■ GOAL OF THE EXERCISE: Exactly transcribe the line that holds "purple teddy bear [702,214,732,254] -> none" and every remaining line of the records, up to and including the final one, with nothing else.

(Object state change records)
-=-=-=-=-

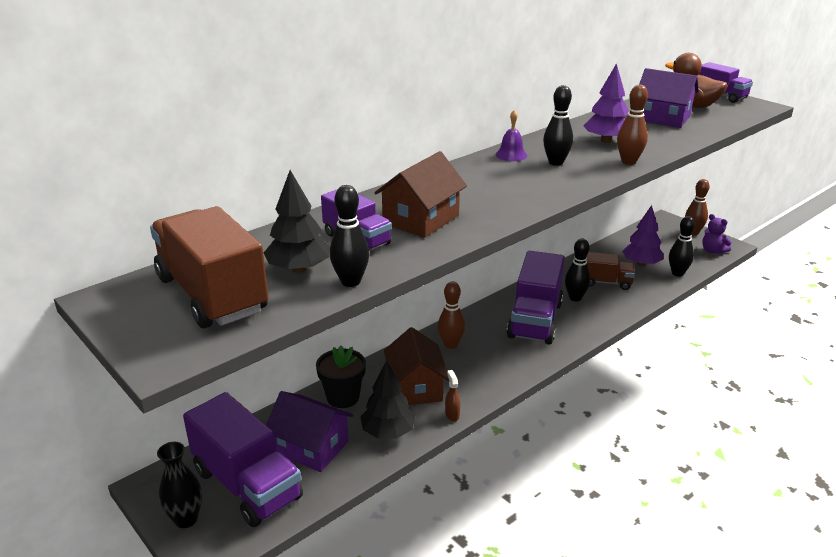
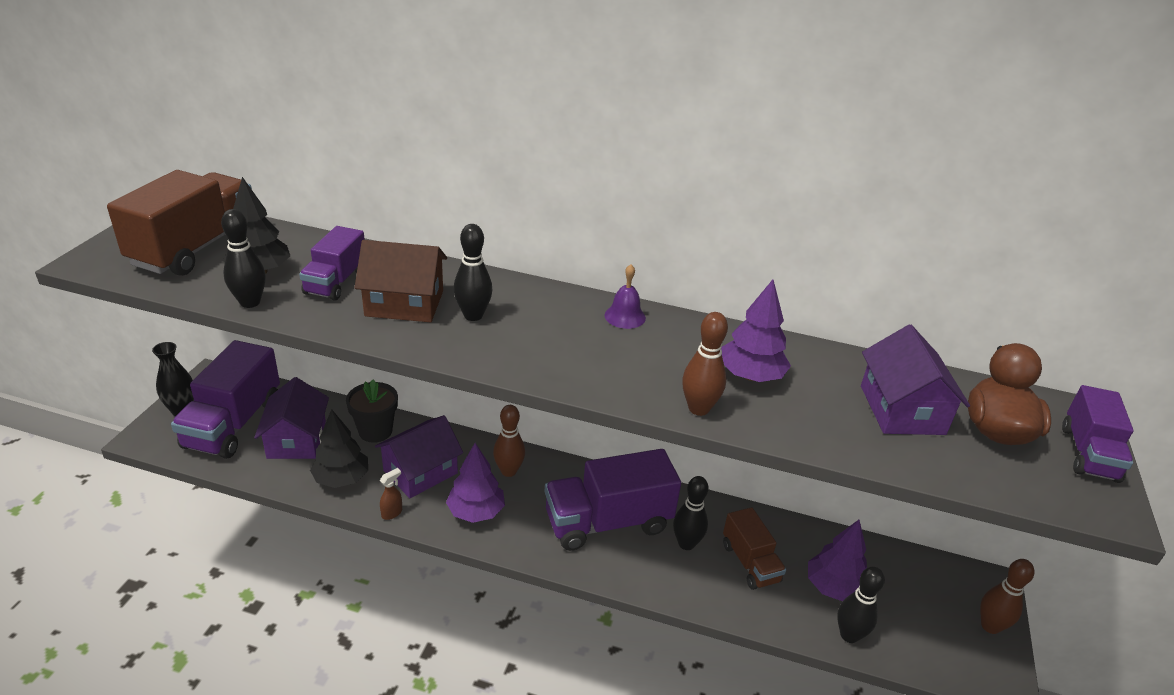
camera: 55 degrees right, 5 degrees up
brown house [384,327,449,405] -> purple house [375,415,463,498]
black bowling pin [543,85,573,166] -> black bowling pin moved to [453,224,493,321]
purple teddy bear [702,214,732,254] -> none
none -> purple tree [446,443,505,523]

-=-=-=-=-

■ EXERCISE SOLUTION:
purple teddy bear [702,214,732,254] -> none
none -> purple tree [446,443,505,523]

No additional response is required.